* **What needs to be done**:
Among the entries below, only the lines from the one with "orange rectangle: moved 4 px down" through the one with "black arrow: moved" are to be retyped, exactly and without pictures.

* **Input records**:

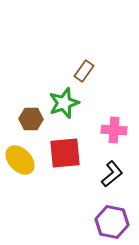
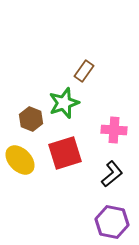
brown hexagon: rotated 20 degrees clockwise
red square: rotated 12 degrees counterclockwise
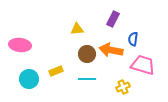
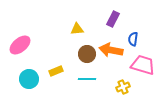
pink ellipse: rotated 45 degrees counterclockwise
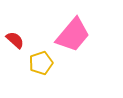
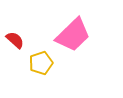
pink trapezoid: rotated 6 degrees clockwise
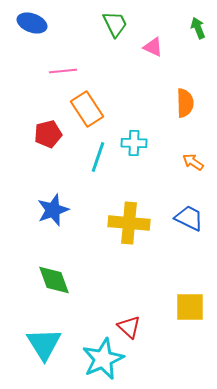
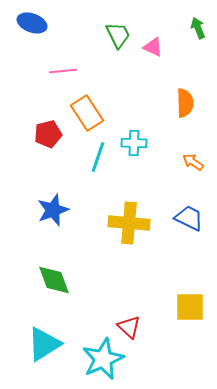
green trapezoid: moved 3 px right, 11 px down
orange rectangle: moved 4 px down
cyan triangle: rotated 30 degrees clockwise
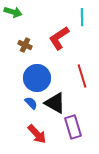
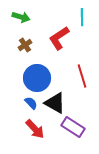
green arrow: moved 8 px right, 5 px down
brown cross: rotated 32 degrees clockwise
purple rectangle: rotated 40 degrees counterclockwise
red arrow: moved 2 px left, 5 px up
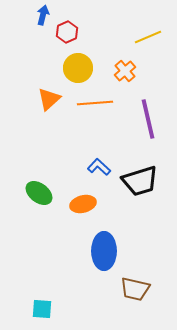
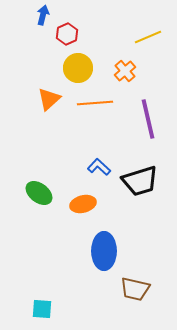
red hexagon: moved 2 px down
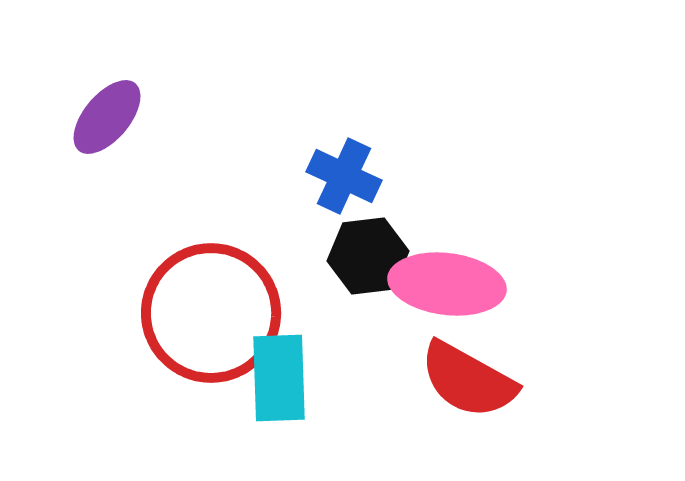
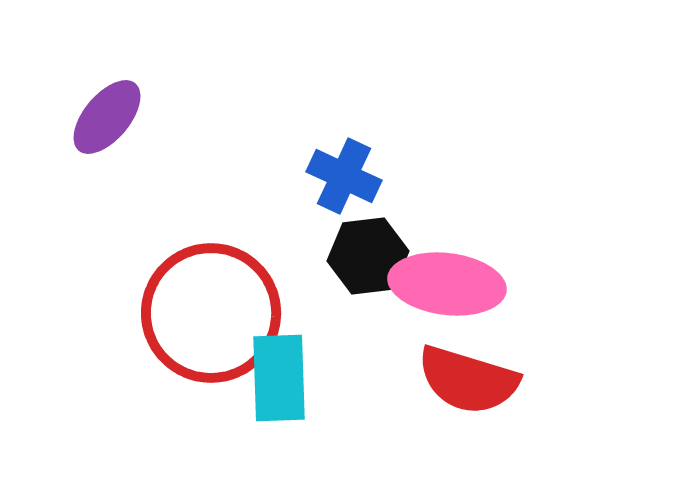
red semicircle: rotated 12 degrees counterclockwise
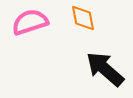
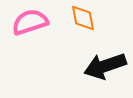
black arrow: moved 3 px up; rotated 60 degrees counterclockwise
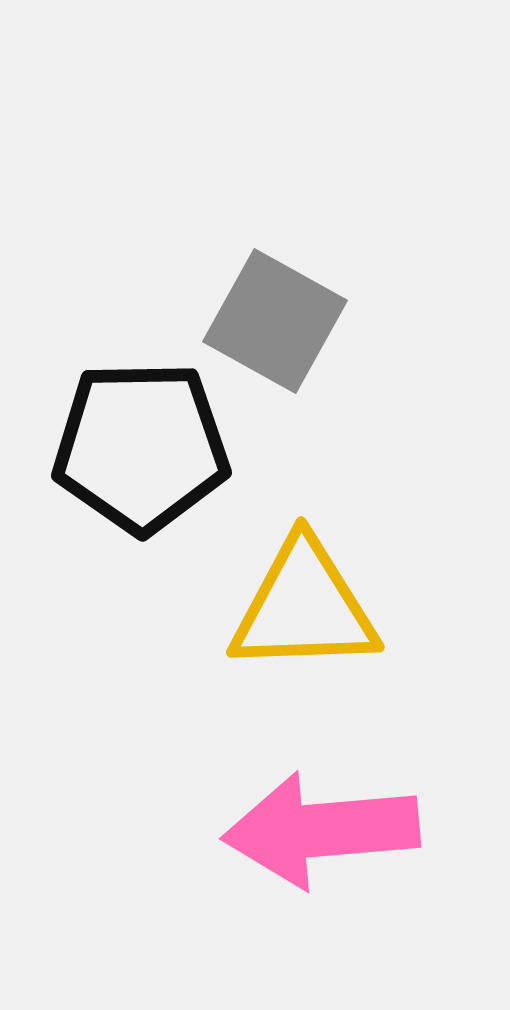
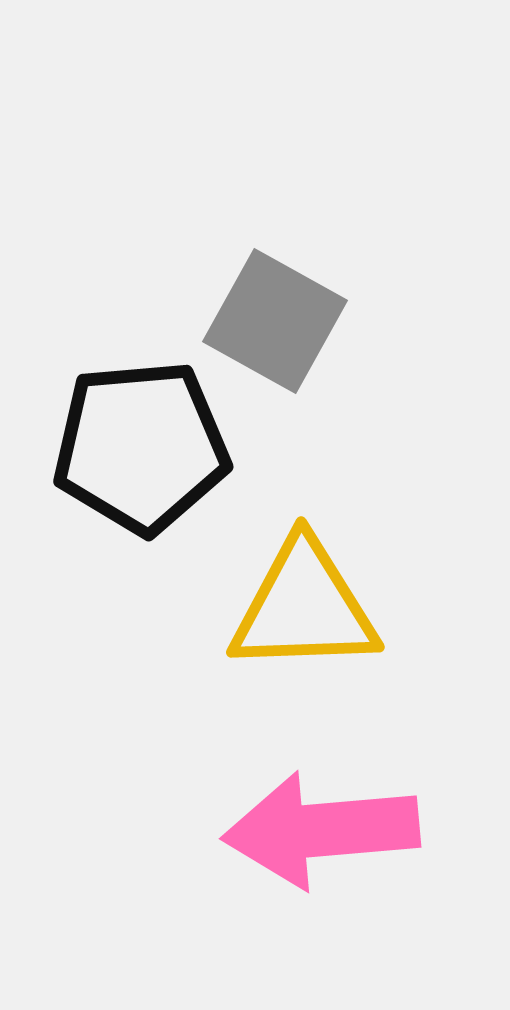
black pentagon: rotated 4 degrees counterclockwise
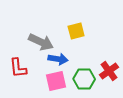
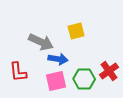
red L-shape: moved 4 px down
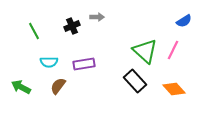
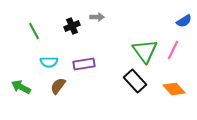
green triangle: rotated 12 degrees clockwise
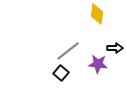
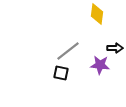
purple star: moved 2 px right, 1 px down
black square: rotated 28 degrees counterclockwise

* **Exercise solution**:
orange rectangle: moved 4 px down
cyan triangle: rotated 30 degrees clockwise
green arrow: moved 8 px right, 5 px down
brown cross: rotated 32 degrees clockwise
purple rectangle: rotated 40 degrees counterclockwise
red arrow: moved 2 px left, 5 px up
red hexagon: moved 2 px down
red semicircle: rotated 12 degrees counterclockwise
black arrow: moved 3 px up; rotated 60 degrees counterclockwise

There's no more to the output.